Problem to work on – In the records that follow, count the lines where the string "none" appears, and give the count with nothing added.

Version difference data
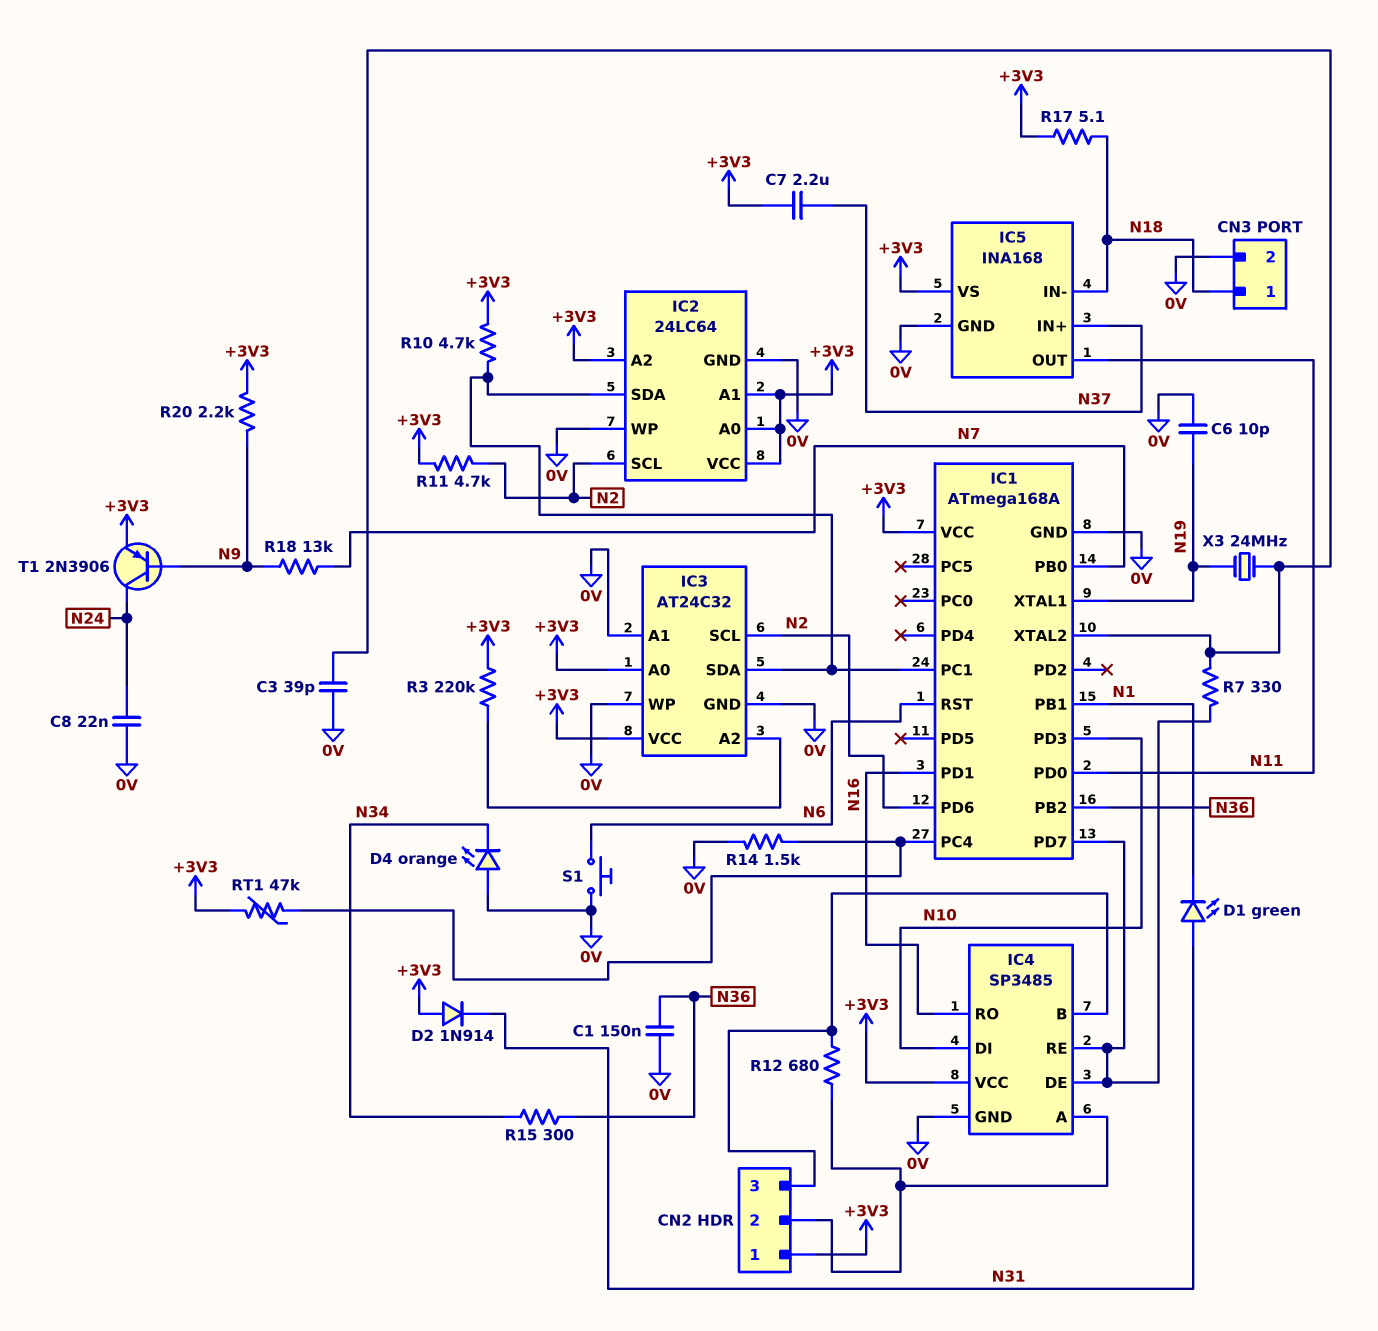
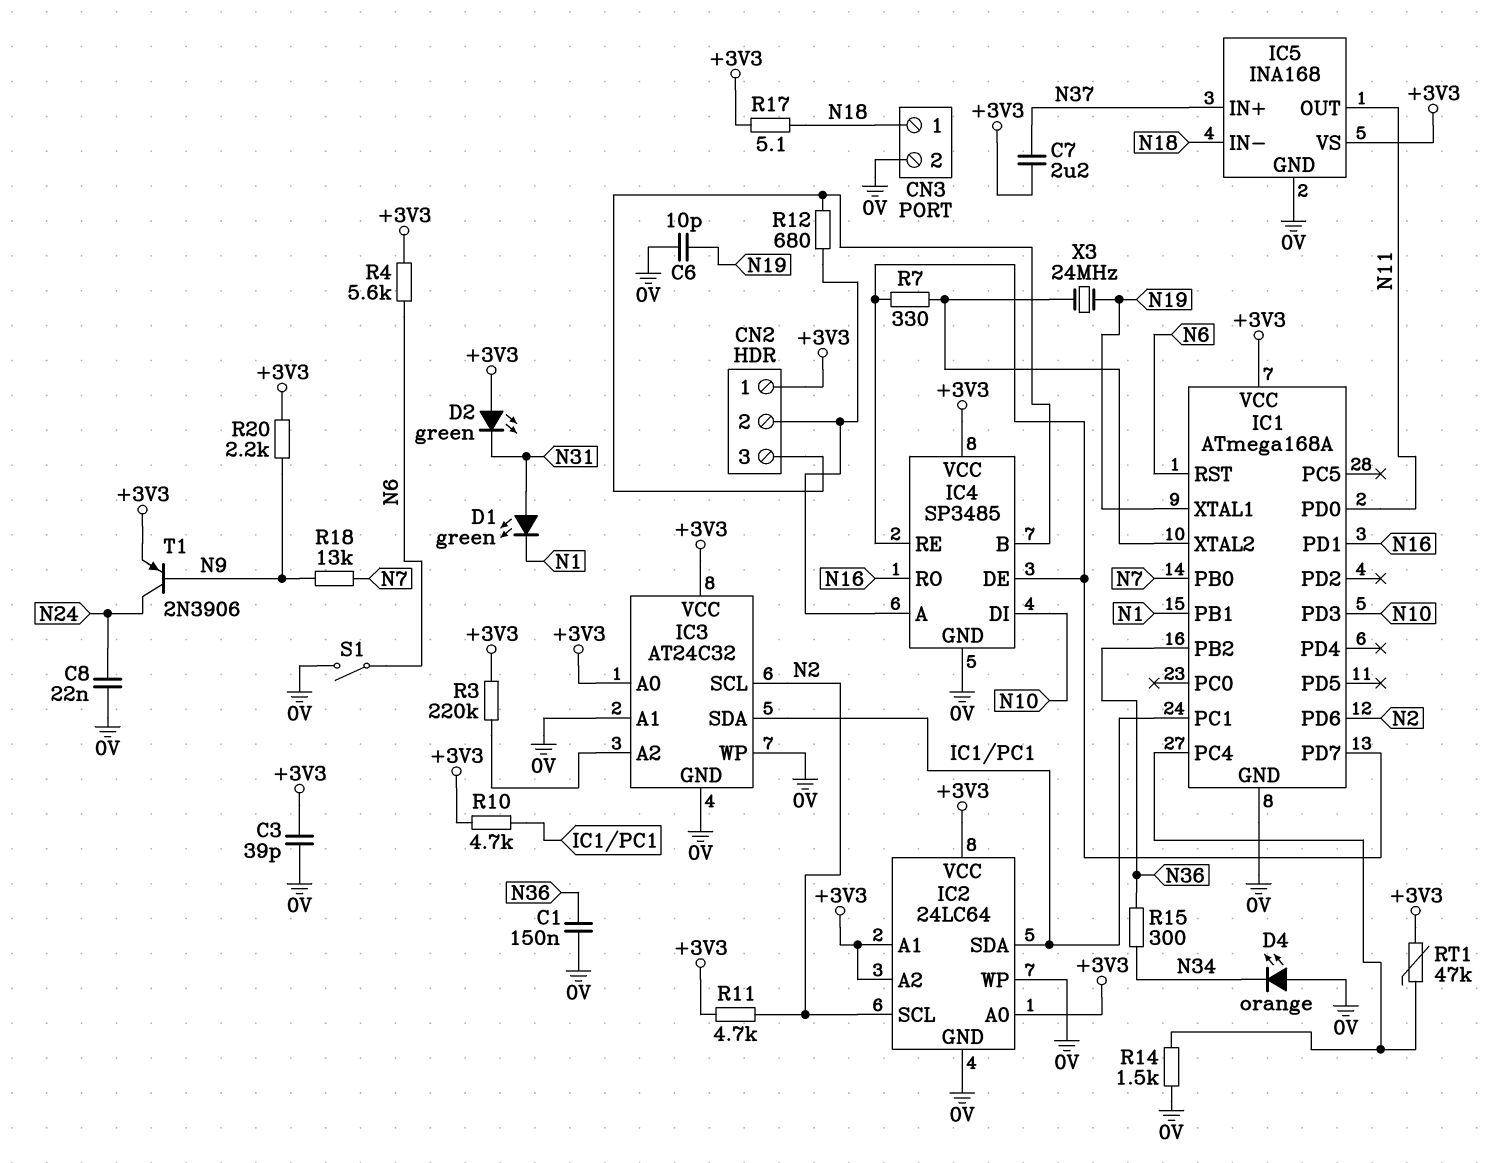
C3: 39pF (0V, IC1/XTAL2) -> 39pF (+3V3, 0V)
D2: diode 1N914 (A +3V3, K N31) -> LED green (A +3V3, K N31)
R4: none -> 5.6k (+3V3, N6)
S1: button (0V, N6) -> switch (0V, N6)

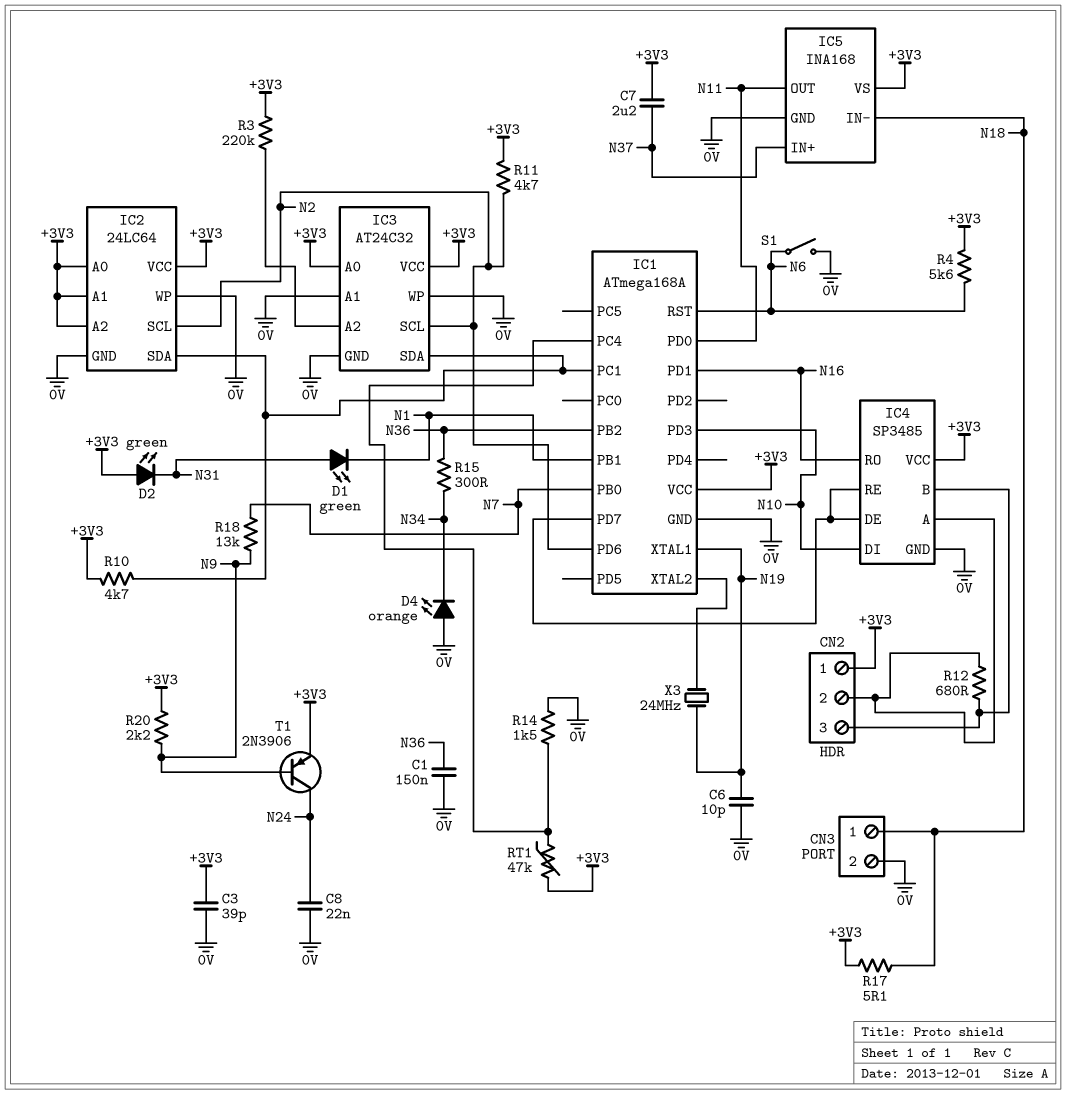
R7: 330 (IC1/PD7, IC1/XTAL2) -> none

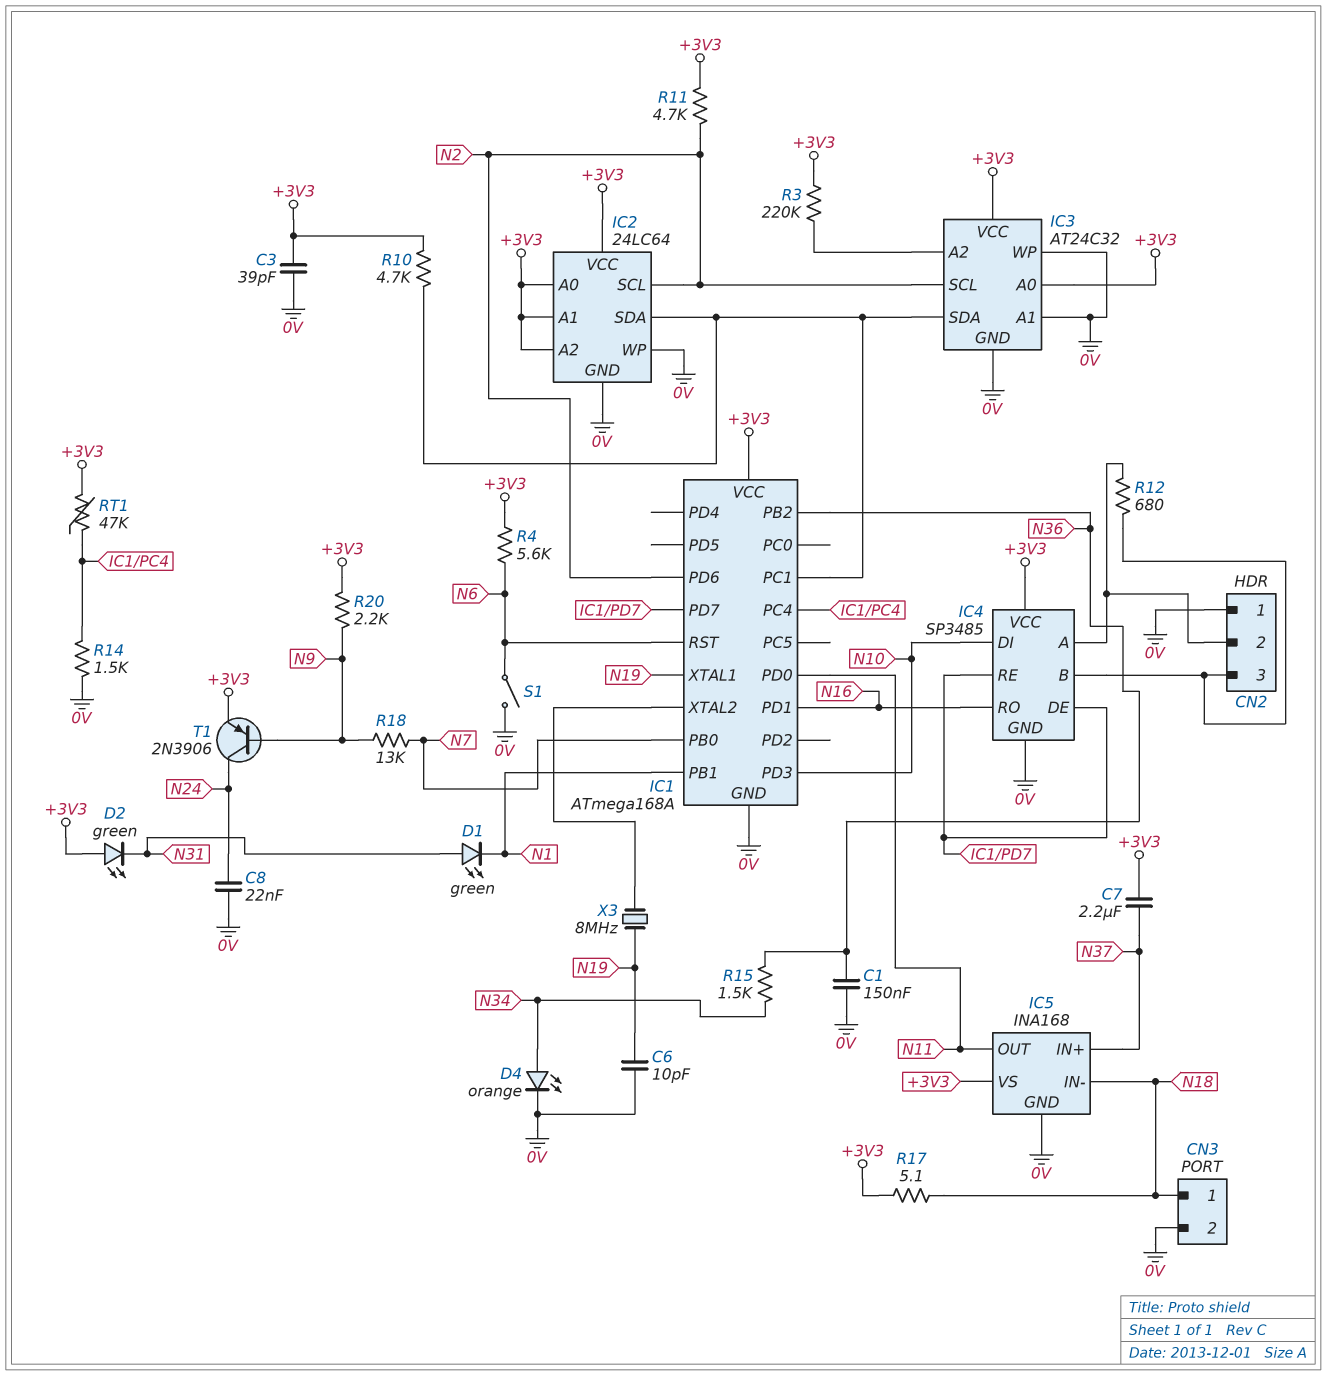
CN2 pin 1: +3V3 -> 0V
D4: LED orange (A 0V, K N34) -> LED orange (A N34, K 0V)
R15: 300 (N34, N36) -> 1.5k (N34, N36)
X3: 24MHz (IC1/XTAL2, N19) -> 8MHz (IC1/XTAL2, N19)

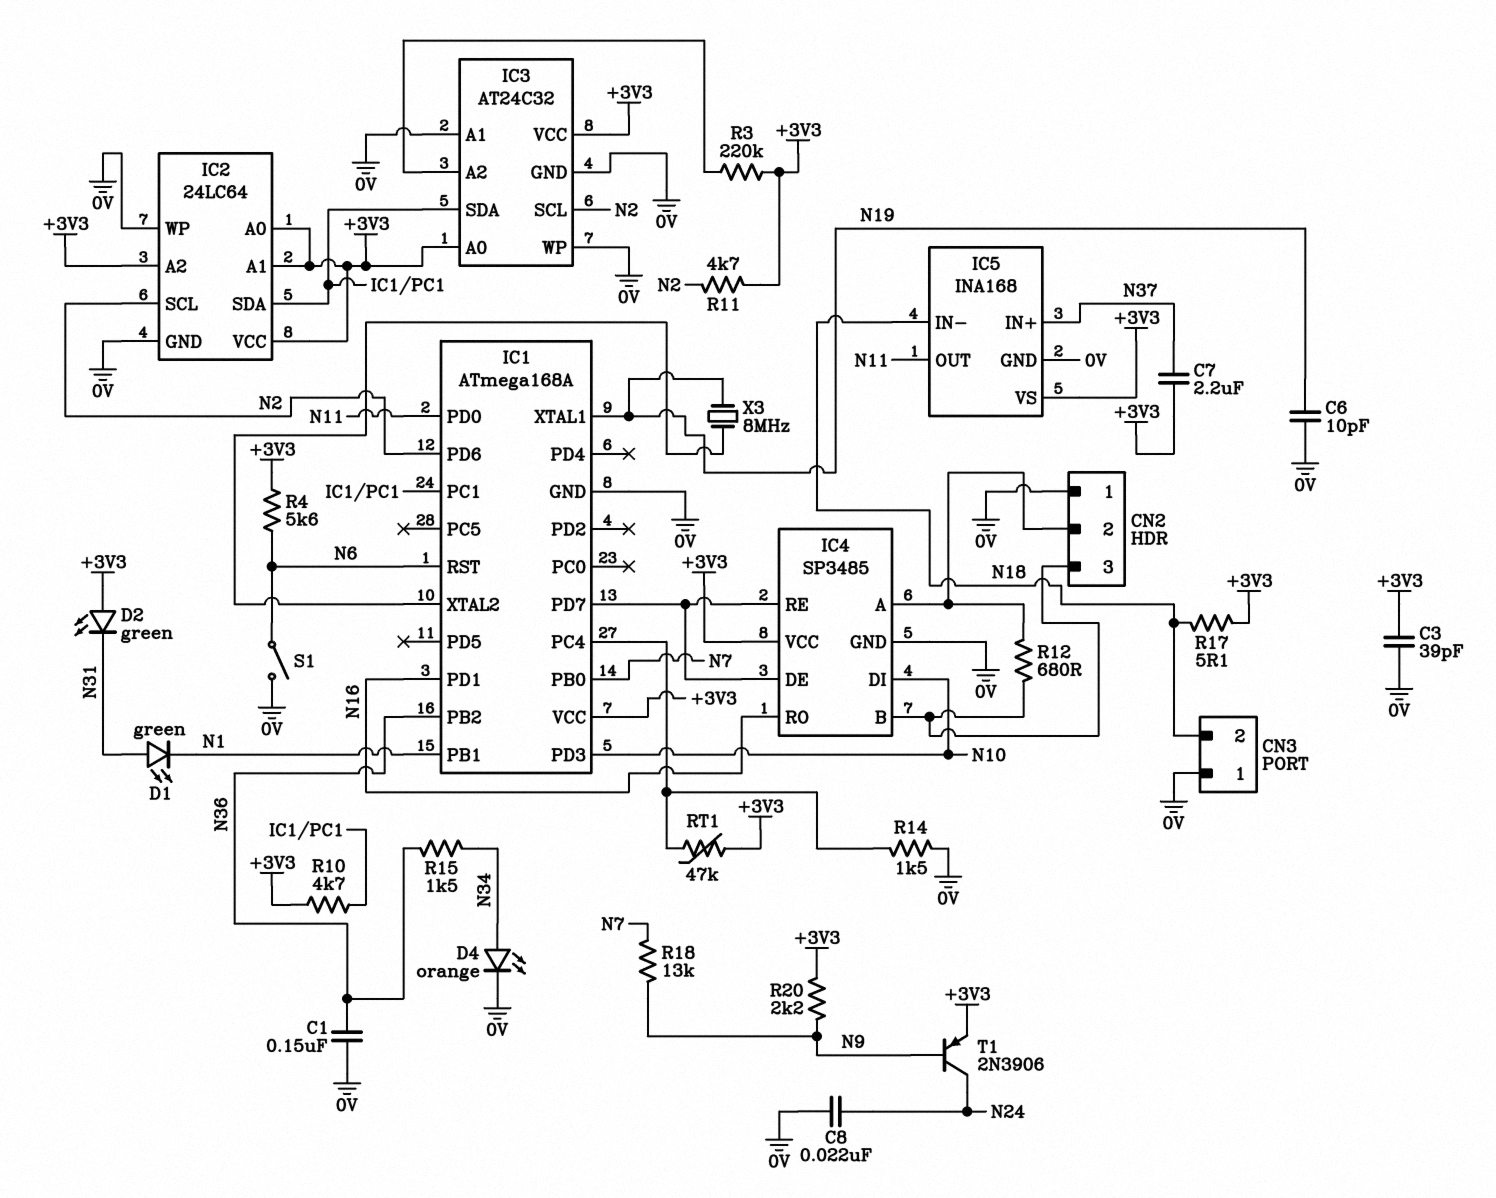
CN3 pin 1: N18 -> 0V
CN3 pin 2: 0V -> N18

Result of this exercise – 2